TASK BRIEF: Where does the word "rocket" appear in the data? Copy every line that holds it.

RECORDS SHOWN:
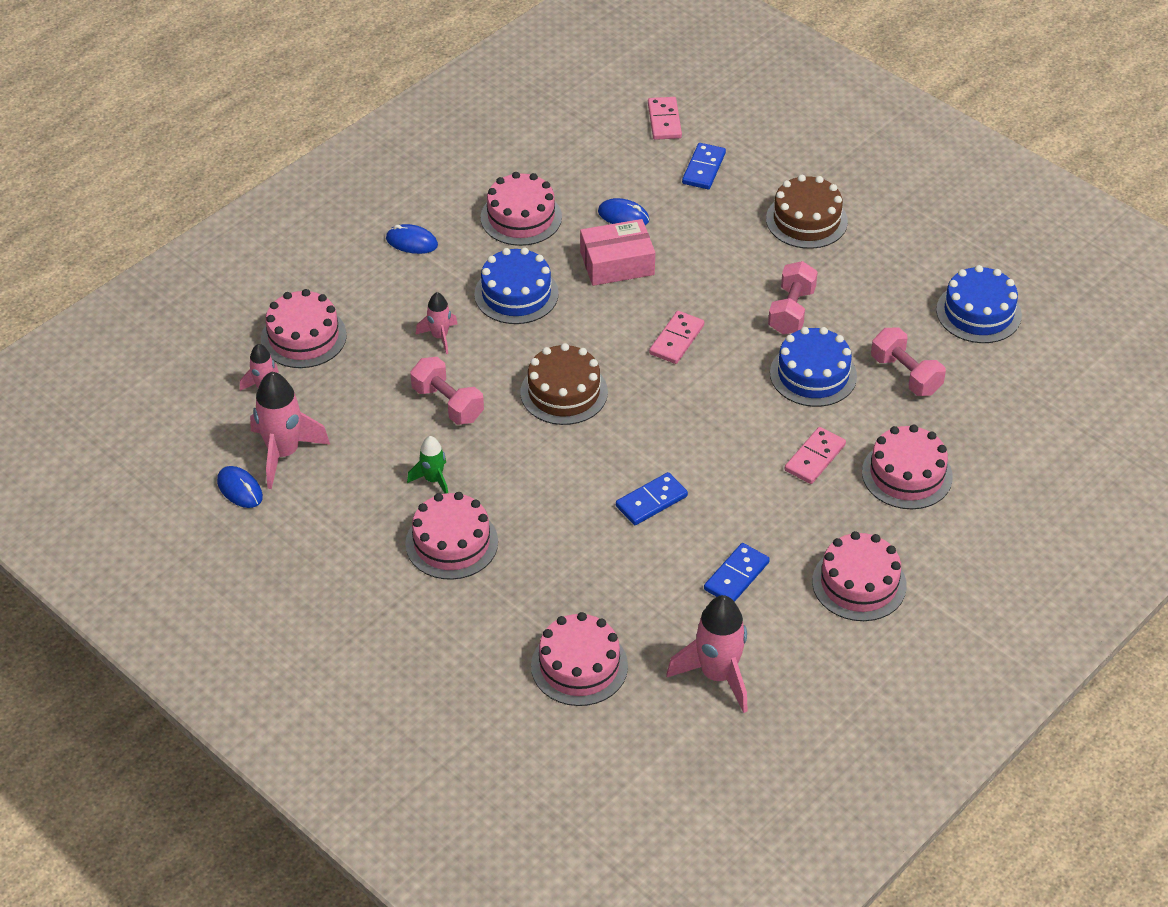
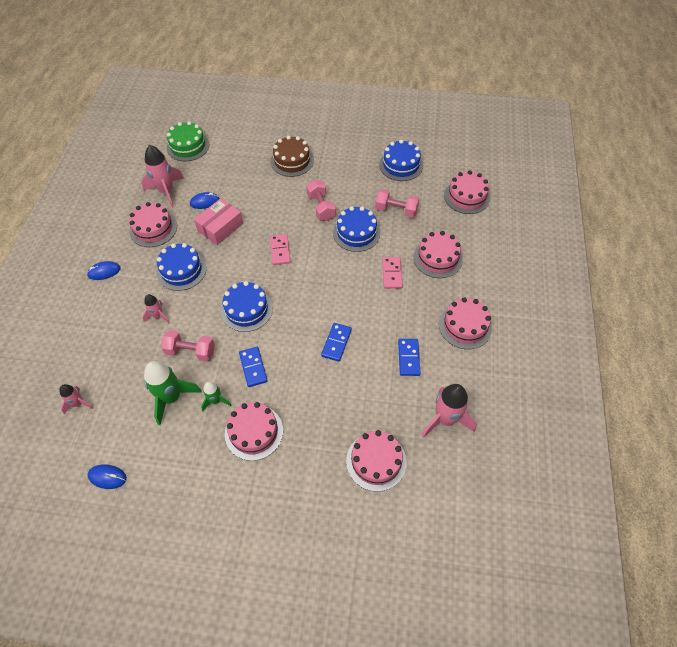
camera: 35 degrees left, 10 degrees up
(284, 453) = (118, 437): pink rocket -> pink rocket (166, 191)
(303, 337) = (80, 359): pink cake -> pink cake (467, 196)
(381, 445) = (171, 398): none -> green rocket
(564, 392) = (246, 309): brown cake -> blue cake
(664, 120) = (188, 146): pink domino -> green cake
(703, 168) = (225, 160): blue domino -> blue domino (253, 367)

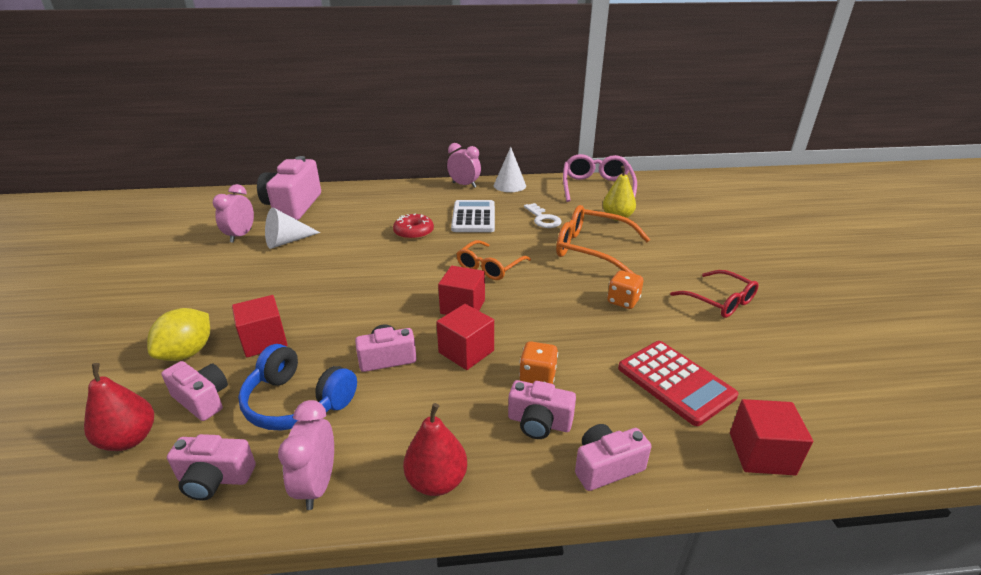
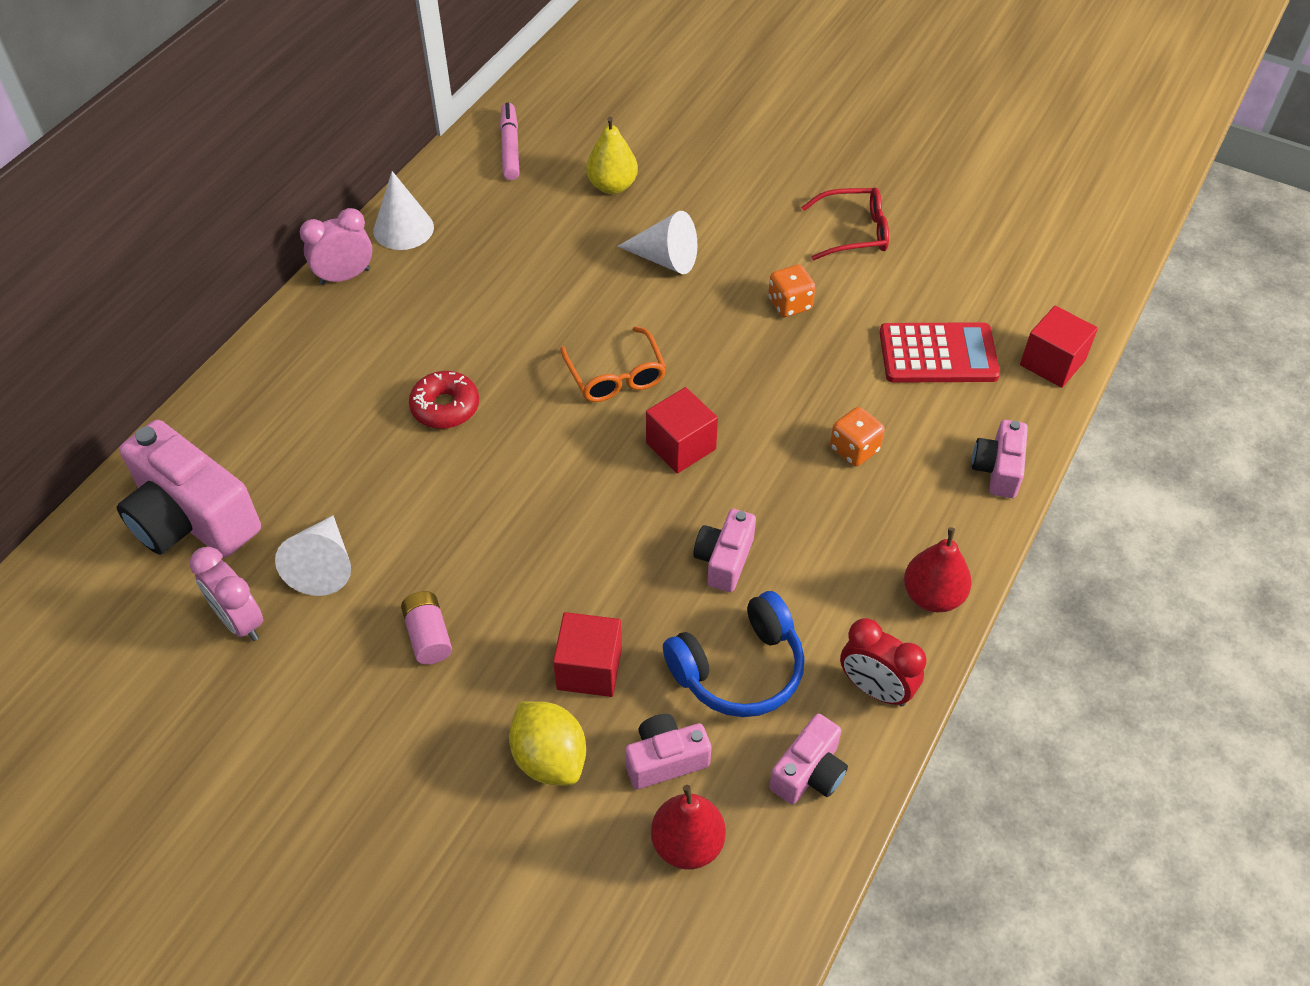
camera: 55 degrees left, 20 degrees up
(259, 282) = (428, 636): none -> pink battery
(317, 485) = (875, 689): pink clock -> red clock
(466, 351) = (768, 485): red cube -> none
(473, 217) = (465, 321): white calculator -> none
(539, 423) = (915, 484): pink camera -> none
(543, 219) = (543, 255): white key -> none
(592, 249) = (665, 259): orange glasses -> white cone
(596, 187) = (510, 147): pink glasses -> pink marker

TASK RESPONSE:
(284, 453) = (118, 437): pink rocket -> pink rocket (166, 191)
(381, 445) = (171, 398): none -> green rocket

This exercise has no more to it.